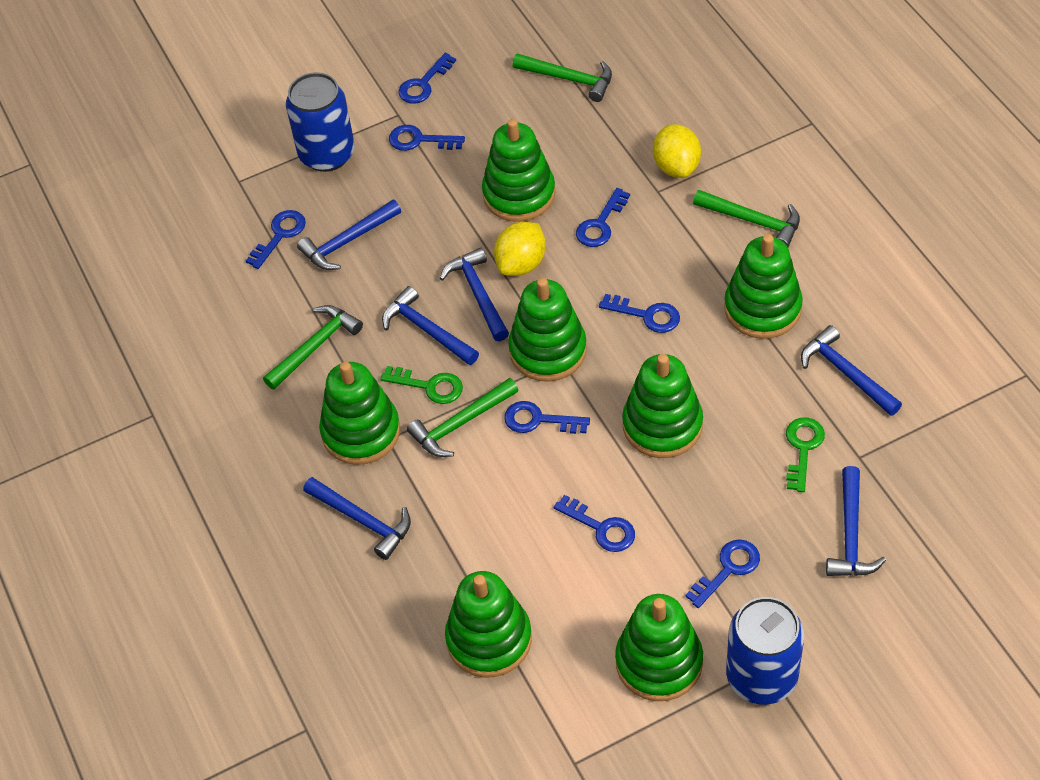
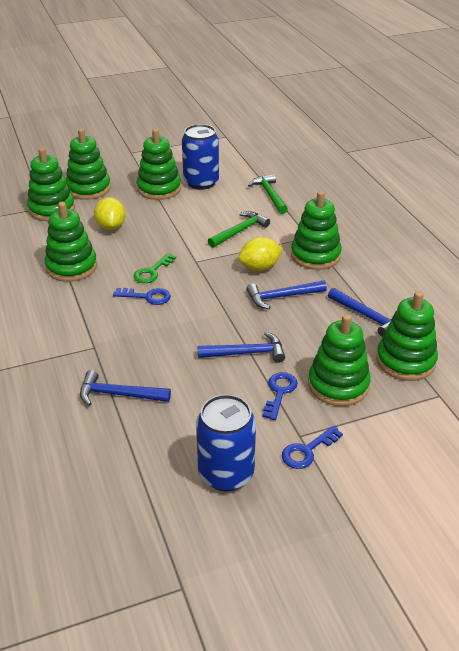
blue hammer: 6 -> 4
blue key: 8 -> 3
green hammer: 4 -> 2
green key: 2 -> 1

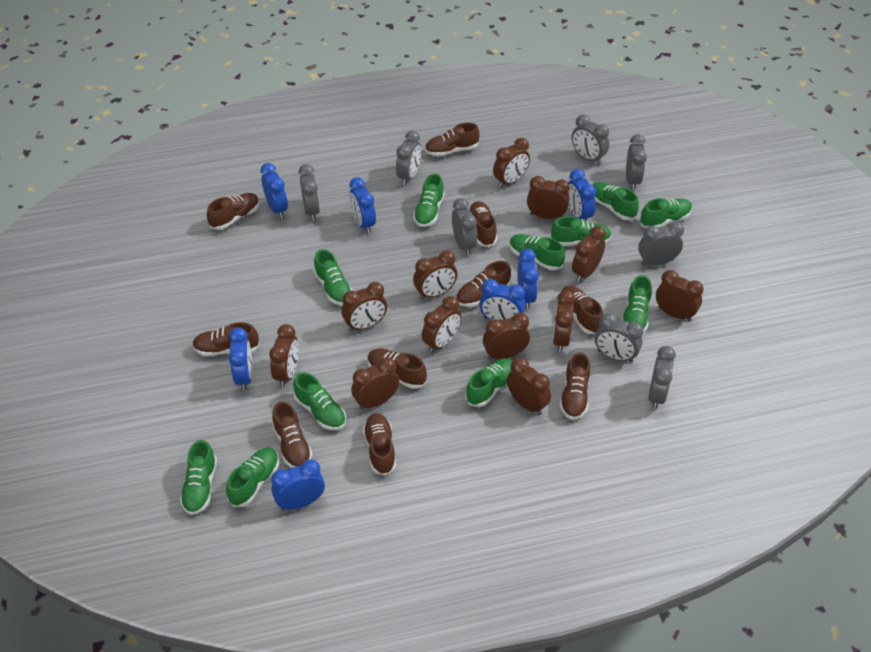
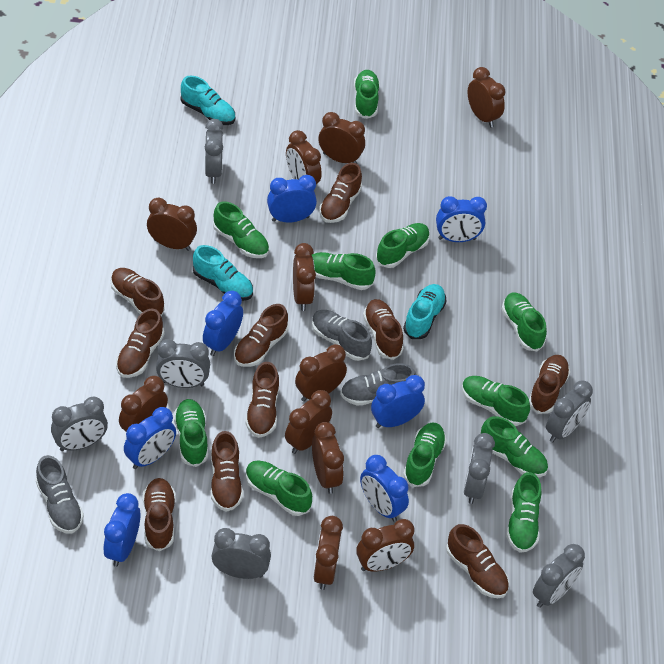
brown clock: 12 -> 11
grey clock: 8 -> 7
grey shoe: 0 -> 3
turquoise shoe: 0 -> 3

== YOUR OBJECTIVE ==
A word-for-word copy of the data above is needed, one that omits the pictures.

== RESULT OF THE TASK ==
blue hammer: 6 -> 4
blue key: 8 -> 3
green hammer: 4 -> 2
green key: 2 -> 1

brown clock: 12 -> 11
grey clock: 8 -> 7
grey shoe: 0 -> 3
turquoise shoe: 0 -> 3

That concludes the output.